### GIVEN INFORMATION ###
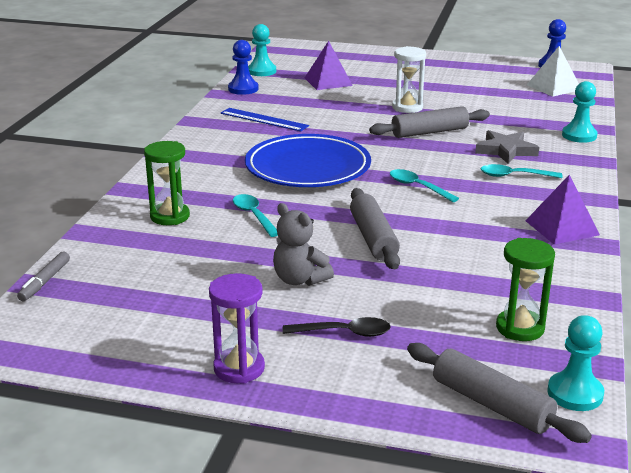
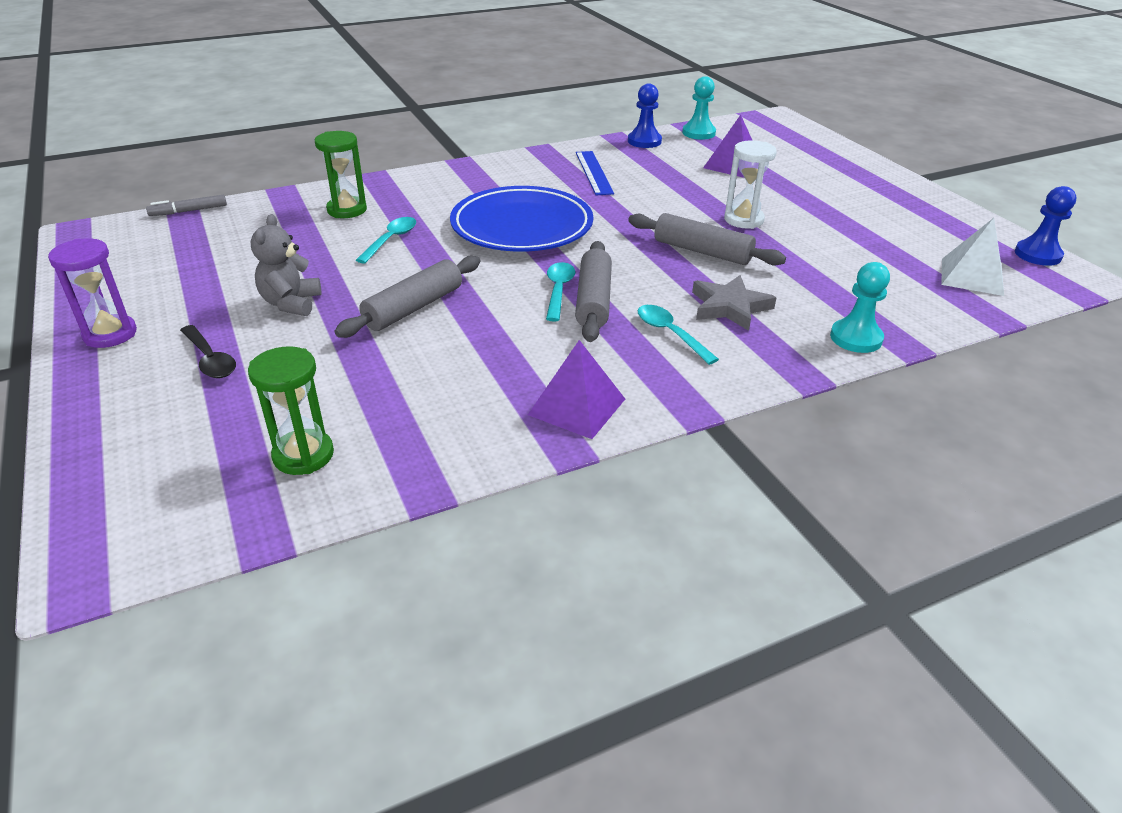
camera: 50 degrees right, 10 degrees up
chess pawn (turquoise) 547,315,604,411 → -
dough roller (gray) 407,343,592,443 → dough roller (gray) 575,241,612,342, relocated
###
(GOAL OF THE EXERCISE): Could you give the listing above again word for word, without any pictures?

(EXERCISE OUTPUT):
camera: 50 degrees right, 10 degrees up
chess pawn (turquoise) 547,315,604,411 → -
dough roller (gray) 407,343,592,443 → dough roller (gray) 575,241,612,342, relocated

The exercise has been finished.